- Task directions -
Update the entries by replacing "page" with "score" and leave everything else unchanged. Omit the pictures from your answer.

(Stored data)
-- Start --

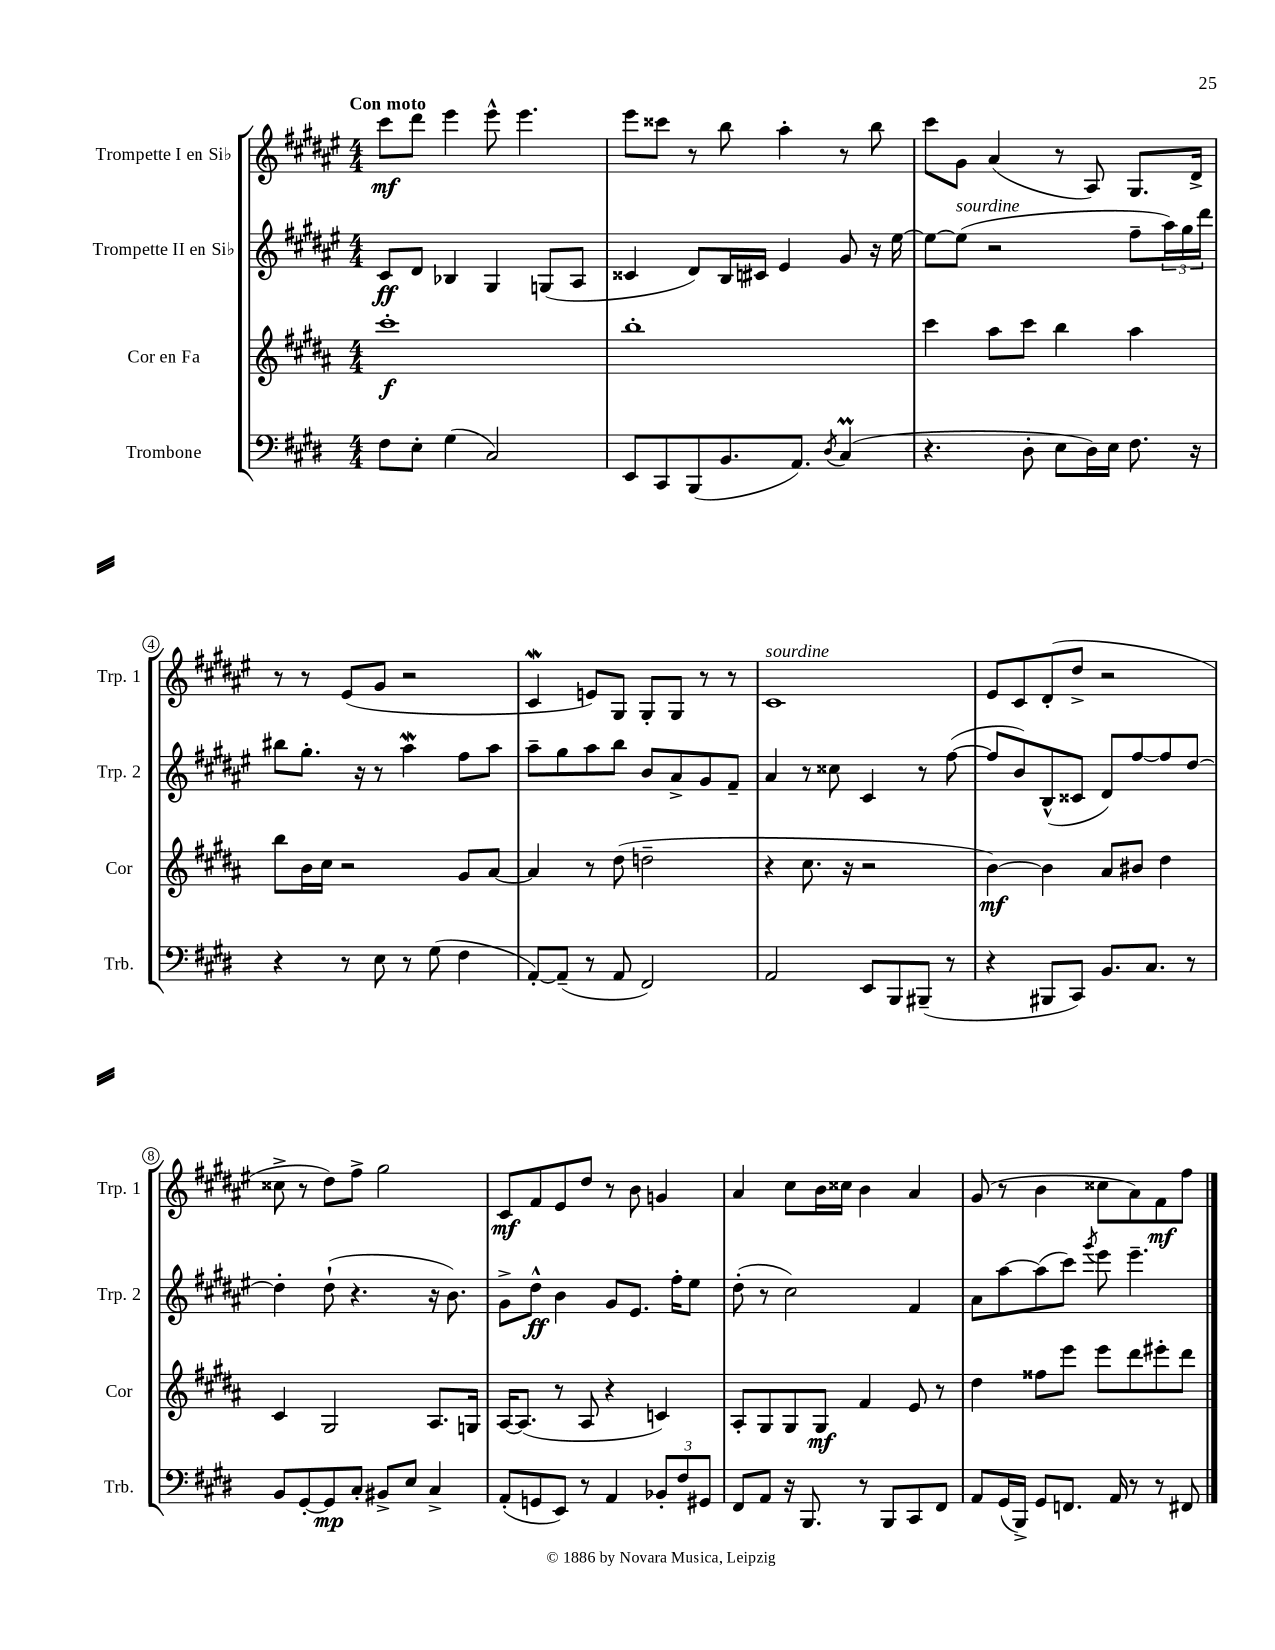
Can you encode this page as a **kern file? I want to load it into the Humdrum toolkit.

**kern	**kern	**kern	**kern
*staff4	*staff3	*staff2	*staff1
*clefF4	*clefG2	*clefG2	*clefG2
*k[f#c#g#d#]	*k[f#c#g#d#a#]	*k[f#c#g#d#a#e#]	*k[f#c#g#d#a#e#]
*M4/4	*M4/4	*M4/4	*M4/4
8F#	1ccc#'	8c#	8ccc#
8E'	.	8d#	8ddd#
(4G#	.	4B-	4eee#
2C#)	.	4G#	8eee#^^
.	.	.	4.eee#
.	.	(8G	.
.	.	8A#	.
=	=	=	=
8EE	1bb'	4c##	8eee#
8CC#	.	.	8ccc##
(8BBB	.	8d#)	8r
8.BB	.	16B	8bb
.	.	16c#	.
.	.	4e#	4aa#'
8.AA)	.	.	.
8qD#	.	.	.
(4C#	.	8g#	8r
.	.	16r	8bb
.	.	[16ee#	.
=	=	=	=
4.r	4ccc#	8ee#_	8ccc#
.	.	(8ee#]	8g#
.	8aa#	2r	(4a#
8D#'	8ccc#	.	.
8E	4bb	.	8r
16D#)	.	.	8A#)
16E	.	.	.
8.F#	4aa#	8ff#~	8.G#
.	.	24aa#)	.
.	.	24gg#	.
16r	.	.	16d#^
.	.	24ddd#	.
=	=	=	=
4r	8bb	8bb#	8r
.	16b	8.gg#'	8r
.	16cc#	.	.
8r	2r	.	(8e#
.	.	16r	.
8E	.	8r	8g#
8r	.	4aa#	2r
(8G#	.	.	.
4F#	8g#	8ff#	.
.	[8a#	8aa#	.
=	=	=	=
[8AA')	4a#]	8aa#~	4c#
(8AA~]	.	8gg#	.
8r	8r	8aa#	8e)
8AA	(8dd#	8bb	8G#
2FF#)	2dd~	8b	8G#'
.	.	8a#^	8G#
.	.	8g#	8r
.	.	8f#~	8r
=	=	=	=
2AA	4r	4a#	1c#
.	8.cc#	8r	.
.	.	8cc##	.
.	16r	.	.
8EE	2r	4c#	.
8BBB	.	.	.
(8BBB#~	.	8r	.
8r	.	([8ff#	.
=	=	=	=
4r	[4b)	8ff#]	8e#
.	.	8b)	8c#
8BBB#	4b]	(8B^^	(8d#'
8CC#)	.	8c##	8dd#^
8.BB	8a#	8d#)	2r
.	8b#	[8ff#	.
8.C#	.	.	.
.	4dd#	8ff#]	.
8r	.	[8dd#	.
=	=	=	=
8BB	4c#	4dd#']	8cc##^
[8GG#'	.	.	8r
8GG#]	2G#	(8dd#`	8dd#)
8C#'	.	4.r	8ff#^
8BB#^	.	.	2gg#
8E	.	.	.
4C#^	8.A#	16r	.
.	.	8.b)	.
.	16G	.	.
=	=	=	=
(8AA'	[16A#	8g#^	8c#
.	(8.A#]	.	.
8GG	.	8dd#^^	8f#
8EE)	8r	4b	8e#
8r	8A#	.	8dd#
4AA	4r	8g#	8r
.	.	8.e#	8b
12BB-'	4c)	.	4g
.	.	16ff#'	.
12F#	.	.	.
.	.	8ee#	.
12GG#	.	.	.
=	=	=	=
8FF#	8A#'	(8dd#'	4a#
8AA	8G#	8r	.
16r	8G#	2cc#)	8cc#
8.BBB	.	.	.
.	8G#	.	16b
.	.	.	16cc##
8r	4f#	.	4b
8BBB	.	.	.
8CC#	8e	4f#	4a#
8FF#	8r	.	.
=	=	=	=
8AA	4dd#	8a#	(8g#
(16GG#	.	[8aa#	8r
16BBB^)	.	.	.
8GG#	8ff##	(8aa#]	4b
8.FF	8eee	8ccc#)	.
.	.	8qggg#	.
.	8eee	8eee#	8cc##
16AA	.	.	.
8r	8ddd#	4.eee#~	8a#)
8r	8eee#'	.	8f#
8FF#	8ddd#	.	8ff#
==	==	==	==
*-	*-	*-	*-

-- End --

- Full solution -
Can you encode this score as a **kern file? I want to load it into the Humdrum toolkit.

**kern	**kern	**kern	**kern
*staff4	*staff3	*staff2	*staff1
*clefF4	*clefG2	*clefG2	*clefG2
*k[f#c#g#d#]	*k[f#c#g#d#a#]	*k[f#c#g#d#a#e#]	*k[f#c#g#d#a#e#]
*M4/4	*M4/4	*M4/4	*M4/4
8F#	1ccc#'	8c#	8ccc#
8E'	.	8d#	8ddd#
(4G#	.	4B-	4eee#
2C#)	.	4G#	8eee#^^
.	.	.	4.eee#
.	.	(8G	.
.	.	8A#	.
=	=	=	=
8EE	1bb'	4c##	8eee#
8CC#	.	.	8ccc##
(8BBB	.	8d#)	8r
8.BB	.	16B	8bb
.	.	16c#	.
.	.	4e#	4aa#'
8.AA)	.	.	.
8qD#	.	.	.
(4C#	.	8g#	8r
.	.	16r	8bb
.	.	[16ee#	.
=	=	=	=
4.r	4ccc#	8ee#_	8ccc#
.	.	(8ee#]	8g#
.	8aa#	2r	(4a#
8D#'	8ccc#	.	.
8E	4bb	.	8r
16D#)	.	.	8A#)
16E	.	.	.
8.F#	4aa#	8ff#~	8.G#
.	.	24aa#)	.
.	.	24gg#	.
16r	.	.	16d#^
.	.	24ddd#	.
=	=	=	=
4r	8bb	8bb#	8r
.	16b	8.gg#'	8r
.	16cc#	.	.
8r	2r	.	(8e#
.	.	16r	.
8E	.	8r	8g#
8r	.	4aa#	2r
(8G#	.	.	.
4F#	8g#	8ff#	.
.	[8a#	8aa#	.
=	=	=	=
[8AA')	4a#]	8aa#~	4c#
(8AA~]	.	8gg#	.
8r	8r	8aa#	8e)
8AA	(8dd#	8bb	8G#
2FF#)	2dd~	8b	8G#'
.	.	8a#^	8G#
.	.	8g#	8r
.	.	8f#~	8r
=	=	=	=
2AA	4r	4a#	1c#
.	8.cc#	8r	.
.	.	8cc##	.
.	16r	.	.
8EE	2r	4c#	.
8BBB	.	.	.
(8BBB#~	.	8r	.
8r	.	([8ff#	.
=	=	=	=
4r	[4b)	8ff#]	8e#
.	.	8b)	8c#
8BBB#	4b]	(8B^^	(8d#'
8CC#)	.	8c##	8dd#^
8.BB	8a#	8d#)	2r
.	8b#	[8ff#	.
8.C#	.	.	.
.	4dd#	8ff#]	.
8r	.	[8dd#	.
=	=	=	=
8BB	4c#	4dd#']	8cc##^
[8GG#'	.	.	8r
8GG#]	2G#	(8dd#`	8dd#)
8C#'	.	4.r	8ff#^
8BB#^	.	.	2gg#
8E	.	.	.
4C#^	8.A#	16r	.
.	.	8.b)	.
.	16G	.	.
=	=	=	=
(8AA'	[16A#	8g#^	8c#
.	(8.A#]	.	.
8GG	.	8dd#^^	8f#
8EE)	8r	4b	8e#
8r	8A#	.	8dd#
4AA	4r	8g#	8r
.	.	8.e#	8b
12BB-'	4c)	.	4g
.	.	16ff#'	.
12F#	.	.	.
.	.	8ee#	.
12GG#	.	.	.
=	=	=	=
8FF#	8A#'	(8dd#'	4a#
8AA	8G#	8r	.
16r	8G#	2cc#)	8cc#
8.BBB	.	.	.
.	8G#	.	16b
.	.	.	16cc##
8r	4f#	.	4b
8BBB	.	.	.
8CC#	8e	4f#	4a#
8FF#	8r	.	.
=	=	=	=
8AA	4dd#	8a#	(8g#
(16GG#	.	[8aa#	8r
16BBB^)	.	.	.
8GG#	8ff##	(8aa#]	4b
8.FF	8eee	8ccc#)	.
.	.	8qggg#	.
.	8eee	8eee#	8cc##
16AA	.	.	.
8r	8ddd#	4.eee#~	8a#)
8r	8eee#'	.	8f#
8FF#	8ddd#	.	8ff#
==	==	==	==
*-	*-	*-	*-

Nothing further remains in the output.